── DATASET RECORDS ──

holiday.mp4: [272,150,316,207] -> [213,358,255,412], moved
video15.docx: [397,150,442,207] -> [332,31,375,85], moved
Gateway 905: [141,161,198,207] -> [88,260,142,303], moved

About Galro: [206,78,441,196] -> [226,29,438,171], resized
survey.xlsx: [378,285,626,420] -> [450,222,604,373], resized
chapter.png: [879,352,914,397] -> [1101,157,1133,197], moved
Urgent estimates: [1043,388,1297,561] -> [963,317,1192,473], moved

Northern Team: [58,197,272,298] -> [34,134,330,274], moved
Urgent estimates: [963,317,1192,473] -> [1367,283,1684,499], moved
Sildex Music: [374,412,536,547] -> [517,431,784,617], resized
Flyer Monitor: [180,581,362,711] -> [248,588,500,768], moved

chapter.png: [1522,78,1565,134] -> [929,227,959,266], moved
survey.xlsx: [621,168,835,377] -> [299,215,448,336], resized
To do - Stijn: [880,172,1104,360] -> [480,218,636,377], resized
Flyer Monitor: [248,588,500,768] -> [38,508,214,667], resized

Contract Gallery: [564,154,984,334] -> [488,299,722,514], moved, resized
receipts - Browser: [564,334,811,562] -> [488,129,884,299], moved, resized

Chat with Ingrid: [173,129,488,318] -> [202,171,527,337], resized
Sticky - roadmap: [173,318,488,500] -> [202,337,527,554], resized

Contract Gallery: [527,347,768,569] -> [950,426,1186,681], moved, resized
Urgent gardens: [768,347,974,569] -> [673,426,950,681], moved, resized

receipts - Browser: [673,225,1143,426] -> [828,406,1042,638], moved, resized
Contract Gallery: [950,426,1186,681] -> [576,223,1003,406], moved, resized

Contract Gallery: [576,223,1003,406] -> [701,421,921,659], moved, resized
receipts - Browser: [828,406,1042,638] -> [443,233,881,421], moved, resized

───

● WHAT THE TASK REQUIRES: Give the exact lines, and only those, from the line containing "chapter.png: [879,352,914,397] ->" through the line containing "Urgent estimates: [963,317,1192,473]" in the entries above.

● SOLVED EXERCISE:
chapter.png: [879,352,914,397] -> [1101,157,1133,197], moved
Urgent estimates: [1043,388,1297,561] -> [963,317,1192,473], moved

Northern Team: [58,197,272,298] -> [34,134,330,274], moved
Urgent estimates: [963,317,1192,473] -> [1367,283,1684,499], moved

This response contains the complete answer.